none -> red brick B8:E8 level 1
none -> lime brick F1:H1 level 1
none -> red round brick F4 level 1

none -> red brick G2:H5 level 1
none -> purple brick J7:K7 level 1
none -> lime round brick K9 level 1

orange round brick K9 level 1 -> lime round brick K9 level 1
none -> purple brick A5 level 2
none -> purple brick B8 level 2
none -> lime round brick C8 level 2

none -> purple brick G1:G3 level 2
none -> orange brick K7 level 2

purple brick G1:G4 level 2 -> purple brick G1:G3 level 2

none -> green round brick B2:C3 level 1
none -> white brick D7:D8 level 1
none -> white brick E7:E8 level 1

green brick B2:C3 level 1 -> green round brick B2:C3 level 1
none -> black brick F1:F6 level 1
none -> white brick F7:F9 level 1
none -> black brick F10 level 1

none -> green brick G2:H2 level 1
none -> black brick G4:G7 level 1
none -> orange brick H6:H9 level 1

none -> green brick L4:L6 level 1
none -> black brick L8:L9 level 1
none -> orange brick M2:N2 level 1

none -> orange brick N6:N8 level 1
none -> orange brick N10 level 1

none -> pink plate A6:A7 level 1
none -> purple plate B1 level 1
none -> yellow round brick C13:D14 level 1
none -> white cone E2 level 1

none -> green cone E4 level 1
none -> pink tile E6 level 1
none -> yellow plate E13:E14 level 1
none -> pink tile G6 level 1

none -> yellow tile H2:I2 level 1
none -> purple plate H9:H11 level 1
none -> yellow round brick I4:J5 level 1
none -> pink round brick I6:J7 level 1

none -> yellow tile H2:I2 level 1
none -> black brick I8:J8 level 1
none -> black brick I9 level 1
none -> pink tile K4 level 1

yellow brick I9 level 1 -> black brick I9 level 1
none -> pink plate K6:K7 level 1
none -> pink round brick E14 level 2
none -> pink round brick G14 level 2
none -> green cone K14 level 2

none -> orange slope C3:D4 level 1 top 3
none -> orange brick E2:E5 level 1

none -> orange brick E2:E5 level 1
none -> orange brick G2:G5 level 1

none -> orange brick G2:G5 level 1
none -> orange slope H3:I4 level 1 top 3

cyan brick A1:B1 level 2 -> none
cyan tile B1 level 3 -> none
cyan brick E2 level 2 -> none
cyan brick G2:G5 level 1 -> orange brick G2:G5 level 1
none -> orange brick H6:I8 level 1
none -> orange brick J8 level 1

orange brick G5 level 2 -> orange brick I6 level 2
::::
**What you will do**:
Output all of the listing exactly as written.

**Response to this exercise**:
none -> red brick B8:E8 level 1
none -> lime brick F1:H1 level 1
none -> red round brick F4 level 1

none -> red brick G2:H5 level 1
none -> purple brick J7:K7 level 1
none -> lime round brick K9 level 1

orange round brick K9 level 1 -> lime round brick K9 level 1
none -> purple brick A5 level 2
none -> purple brick B8 level 2
none -> lime round brick C8 level 2

none -> purple brick G1:G3 level 2
none -> orange brick K7 level 2

purple brick G1:G4 level 2 -> purple brick G1:G3 level 2

none -> green round brick B2:C3 level 1
none -> white brick D7:D8 level 1
none -> white brick E7:E8 level 1

green brick B2:C3 level 1 -> green round brick B2:C3 level 1
none -> black brick F1:F6 level 1
none -> white brick F7:F9 level 1
none -> black brick F10 level 1

none -> green brick G2:H2 level 1
none -> black brick G4:G7 level 1
none -> orange brick H6:H9 level 1

none -> green brick L4:L6 level 1
none -> black brick L8:L9 level 1
none -> orange brick M2:N2 level 1

none -> orange brick N6:N8 level 1
none -> orange brick N10 level 1

none -> pink plate A6:A7 level 1
none -> purple plate B1 level 1
none -> yellow round brick C13:D14 level 1
none -> white cone E2 level 1

none -> green cone E4 level 1
none -> pink tile E6 level 1
none -> yellow plate E13:E14 level 1
none -> pink tile G6 level 1

none -> yellow tile H2:I2 level 1
none -> purple plate H9:H11 level 1
none -> yellow round brick I4:J5 level 1
none -> pink round brick I6:J7 level 1

none -> yellow tile H2:I2 level 1
none -> black brick I8:J8 level 1
none -> black brick I9 level 1
none -> pink tile K4 level 1

yellow brick I9 level 1 -> black brick I9 level 1
none -> pink plate K6:K7 level 1
none -> pink round brick E14 level 2
none -> pink round brick G14 level 2
none -> green cone K14 level 2

none -> orange slope C3:D4 level 1 top 3
none -> orange brick E2:E5 level 1

none -> orange brick E2:E5 level 1
none -> orange brick G2:G5 level 1

none -> orange brick G2:G5 level 1
none -> orange slope H3:I4 level 1 top 3

cyan brick A1:B1 level 2 -> none
cyan tile B1 level 3 -> none
cyan brick E2 level 2 -> none
cyan brick G2:G5 level 1 -> orange brick G2:G5 level 1
none -> orange brick H6:I8 level 1
none -> orange brick J8 level 1

orange brick G5 level 2 -> orange brick I6 level 2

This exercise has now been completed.